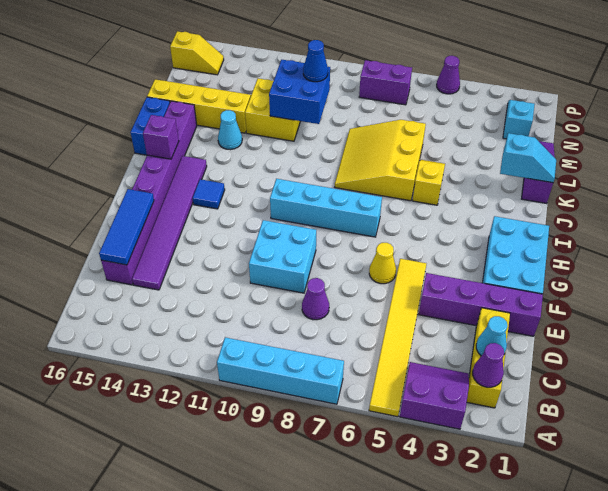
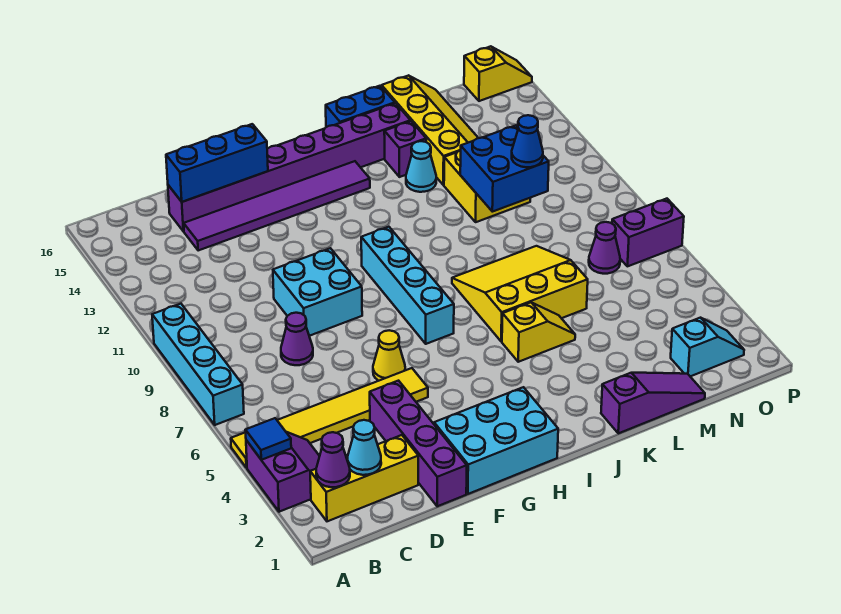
blue tile D15:F15 level 2 -> blue brick D15:F15 level 2
blue tile H13 level 1 -> blue tile A4 level 2
purple brick I15 level 2 -> purple brick K14 level 1
cyan slope K1:K2 level 2 top 2 -> none
purple brick O7:O8 level 1 -> purple brick O7:P7 level 1
yellow slope O15:O16 level 1 top 16 -> yellow slope O16:P16 level 1 top O
purple cone P5 level 1 -> purple cone N7 level 1

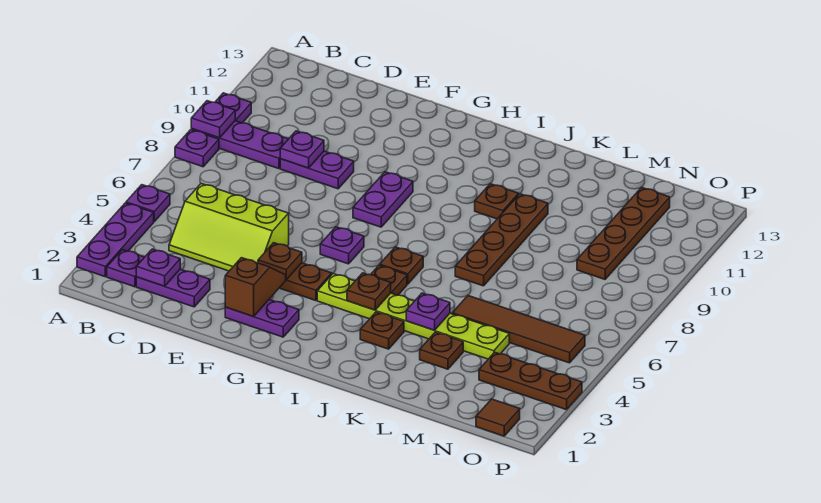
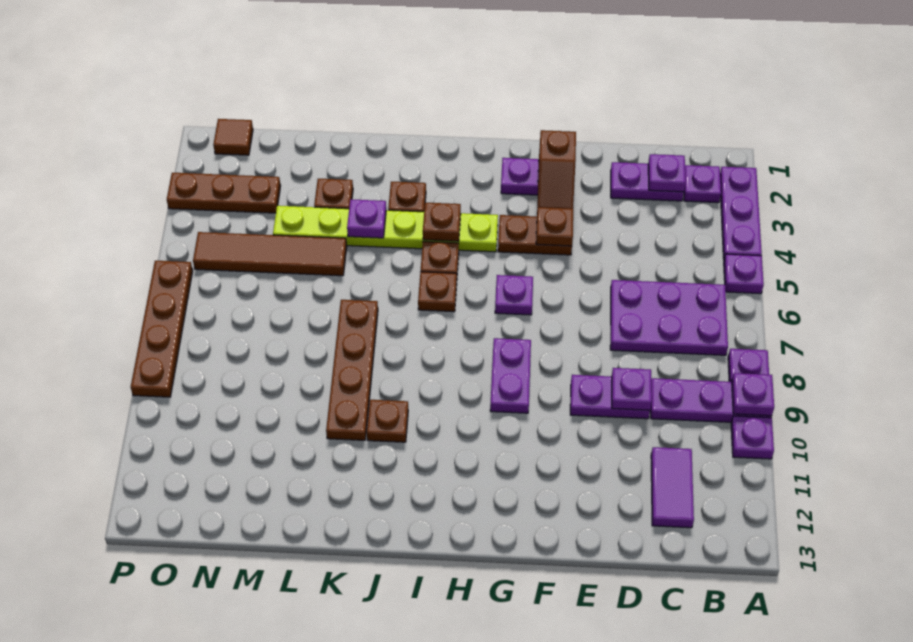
none -> purple plate B6:D7 level 1
lime slope C4:E5 level 1 top 5 -> none
none -> purple tile C11:C12 level 1
brown plate N9:N12 level 1 -> brown plate P6:P9 level 1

════

▶ **WORK REQUEST**
Every line from the line containing "none -> purple tile C11:C12 level 1" to the last line of the material above must be repeated exactly, and no other line.

▶ **SOLUTION FOR THIS EXERCISE**
none -> purple tile C11:C12 level 1
brown plate N9:N12 level 1 -> brown plate P6:P9 level 1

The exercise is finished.